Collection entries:

* * *

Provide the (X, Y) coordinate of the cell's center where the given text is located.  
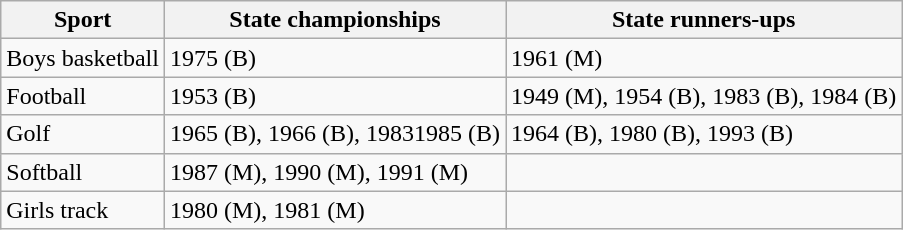
Boys basketball (83, 58)
1953 (B) (334, 96)
1975 (B) (334, 58)
1961 (M) (704, 58)
State runners-ups (704, 20)
Golf (83, 134)
1964 (B), 1980 (B), 1993 (B) (704, 134)
State championships (334, 20)
Softball (83, 172)
Girls track (83, 210)
1987 (M), 1990 (M), 1991 (M) (334, 172)
1965 (B), 1966 (B), 19831985 (B) (334, 134)
1949 (M), 1954 (B), 1983 (B), 1984 (B) (704, 96)
Football (83, 96)
1980 (M), 1981 (M) (334, 210)
Sport (83, 20)
Provide the [X, Y] coordinate of the cell's center where the given text is located.  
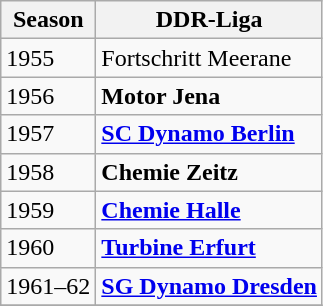
1960 [48, 248]
1961–62 [48, 286]
Turbine Erfurt [210, 248]
DDR-Liga [210, 20]
Chemie Zeitz [210, 172]
1959 [48, 210]
Fortschritt Meerane [210, 58]
1957 [48, 134]
SG Dynamo Dresden [210, 286]
Season [48, 20]
Motor Jena [210, 96]
1956 [48, 96]
1958 [48, 172]
SC Dynamo Berlin [210, 134]
1955 [48, 58]
Chemie Halle [210, 210]
Provide the [x, y] coordinate of the cell's center where the given text is located.  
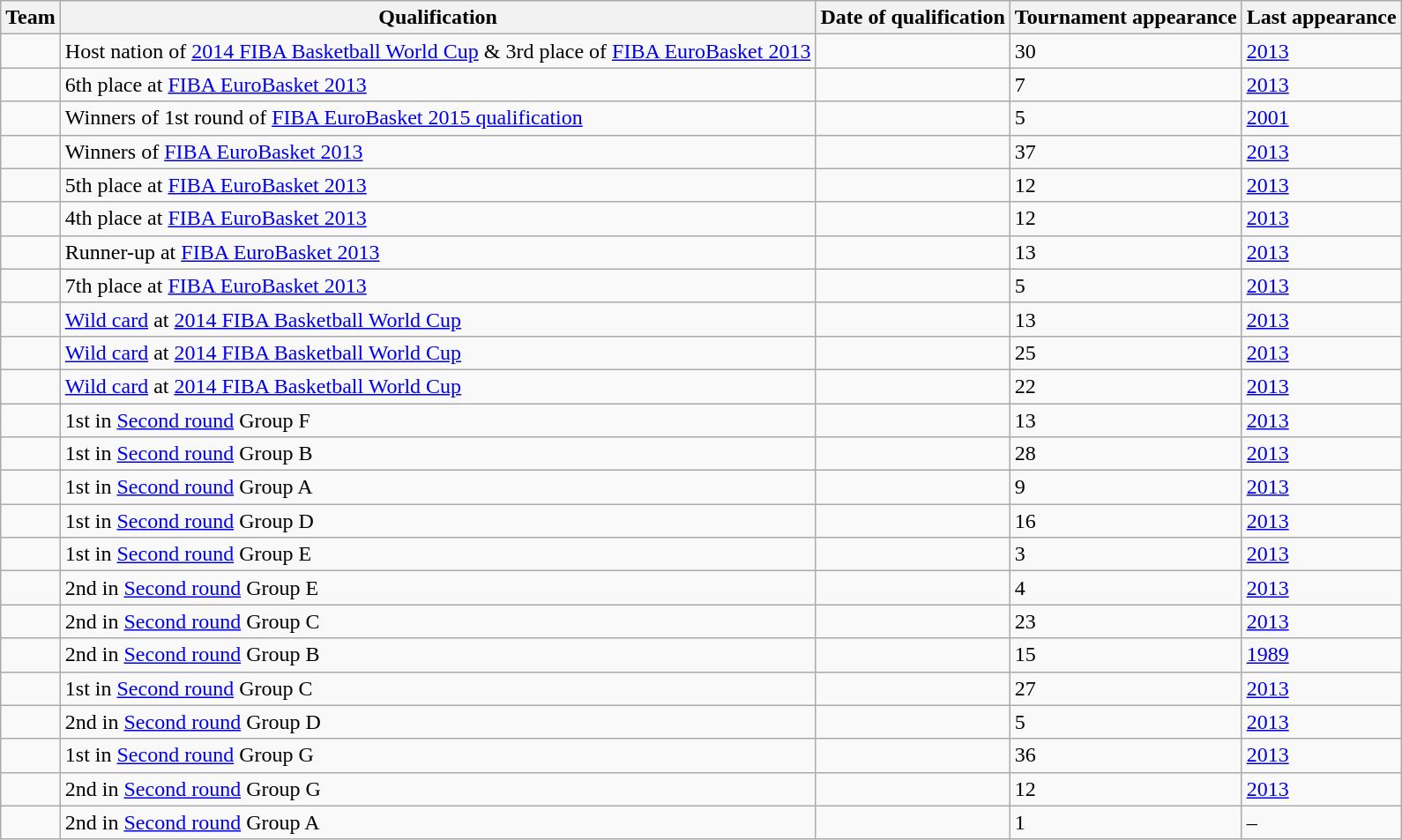
1 [1125, 823]
1st in Second round Group B [437, 454]
1st in Second round Group G [437, 756]
37 [1125, 152]
2nd in Second round Group A [437, 823]
3 [1125, 555]
6th place at FIBA EuroBasket 2013 [437, 85]
1st in Second round Group F [437, 421]
Host nation of 2014 FIBA Basketball World Cup & 3rd place of FIBA EuroBasket 2013 [437, 51]
Date of qualification [913, 18]
2nd in Second round Group E [437, 588]
– [1321, 823]
1st in Second round Group A [437, 488]
Qualification [437, 18]
Winners of 1st round of FIBA EuroBasket 2015 qualification [437, 118]
2nd in Second round Group D [437, 722]
7th place at FIBA EuroBasket 2013 [437, 286]
1st in Second round Group D [437, 521]
25 [1125, 353]
5th place at FIBA EuroBasket 2013 [437, 185]
23 [1125, 622]
Tournament appearance [1125, 18]
2nd in Second round Group B [437, 655]
2001 [1321, 118]
28 [1125, 454]
1st in Second round Group C [437, 689]
4th place at FIBA EuroBasket 2013 [437, 219]
36 [1125, 756]
7 [1125, 85]
1989 [1321, 655]
30 [1125, 51]
15 [1125, 655]
Winners of FIBA EuroBasket 2013 [437, 152]
4 [1125, 588]
Last appearance [1321, 18]
16 [1125, 521]
2nd in Second round Group G [437, 789]
1st in Second round Group E [437, 555]
9 [1125, 488]
Runner-up at FIBA EuroBasket 2013 [437, 252]
27 [1125, 689]
Team [31, 18]
2nd in Second round Group C [437, 622]
22 [1125, 386]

* * *

**TASK DESCRIPTION**. Rewrite all of the rows above with "cell's center" swapped for "cell's midpoint" and everything else left as it is. Leave the pictures out.

**EXERCISE RESULT**.
Provide the (X, Y) coordinate of the cell's midpoint where the given text is located.  
Boys basketball (83, 58)
1953 (B) (334, 96)
1975 (B) (334, 58)
1961 (M) (704, 58)
State runners-ups (704, 20)
Golf (83, 134)
1964 (B), 1980 (B), 1993 (B) (704, 134)
State championships (334, 20)
Softball (83, 172)
Girls track (83, 210)
1987 (M), 1990 (M), 1991 (M) (334, 172)
1965 (B), 1966 (B), 19831985 (B) (334, 134)
1949 (M), 1954 (B), 1983 (B), 1984 (B) (704, 96)
Football (83, 96)
1980 (M), 1981 (M) (334, 210)
Sport (83, 20)
Provide the [X, Y] coordinate of the cell's midpoint where the given text is located.  
1960 [48, 248]
1961–62 [48, 286]
Turbine Erfurt [210, 248]
DDR-Liga [210, 20]
Chemie Zeitz [210, 172]
1959 [48, 210]
Fortschritt Meerane [210, 58]
1957 [48, 134]
SG Dynamo Dresden [210, 286]
Season [48, 20]
Motor Jena [210, 96]
1956 [48, 96]
1958 [48, 172]
SC Dynamo Berlin [210, 134]
1955 [48, 58]
Chemie Halle [210, 210]
Provide the [x, y] coordinate of the cell's midpoint where the given text is located.  
1 [1125, 823]
1st in Second round Group B [437, 454]
1st in Second round Group G [437, 756]
37 [1125, 152]
2nd in Second round Group A [437, 823]
3 [1125, 555]
6th place at FIBA EuroBasket 2013 [437, 85]
1st in Second round Group F [437, 421]
Host nation of 2014 FIBA Basketball World Cup & 3rd place of FIBA EuroBasket 2013 [437, 51]
Date of qualification [913, 18]
2nd in Second round Group E [437, 588]
– [1321, 823]
1st in Second round Group A [437, 488]
Qualification [437, 18]
Winners of 1st round of FIBA EuroBasket 2015 qualification [437, 118]
2nd in Second round Group D [437, 722]
7th place at FIBA EuroBasket 2013 [437, 286]
1st in Second round Group D [437, 521]
25 [1125, 353]
5th place at FIBA EuroBasket 2013 [437, 185]
23 [1125, 622]
Tournament appearance [1125, 18]
2nd in Second round Group B [437, 655]
2001 [1321, 118]
28 [1125, 454]
1st in Second round Group C [437, 689]
4th place at FIBA EuroBasket 2013 [437, 219]
36 [1125, 756]
7 [1125, 85]
1989 [1321, 655]
30 [1125, 51]
15 [1125, 655]
Winners of FIBA EuroBasket 2013 [437, 152]
4 [1125, 588]
Last appearance [1321, 18]
16 [1125, 521]
2nd in Second round Group G [437, 789]
1st in Second round Group E [437, 555]
9 [1125, 488]
Runner-up at FIBA EuroBasket 2013 [437, 252]
27 [1125, 689]
Team [31, 18]
2nd in Second round Group C [437, 622]
22 [1125, 386]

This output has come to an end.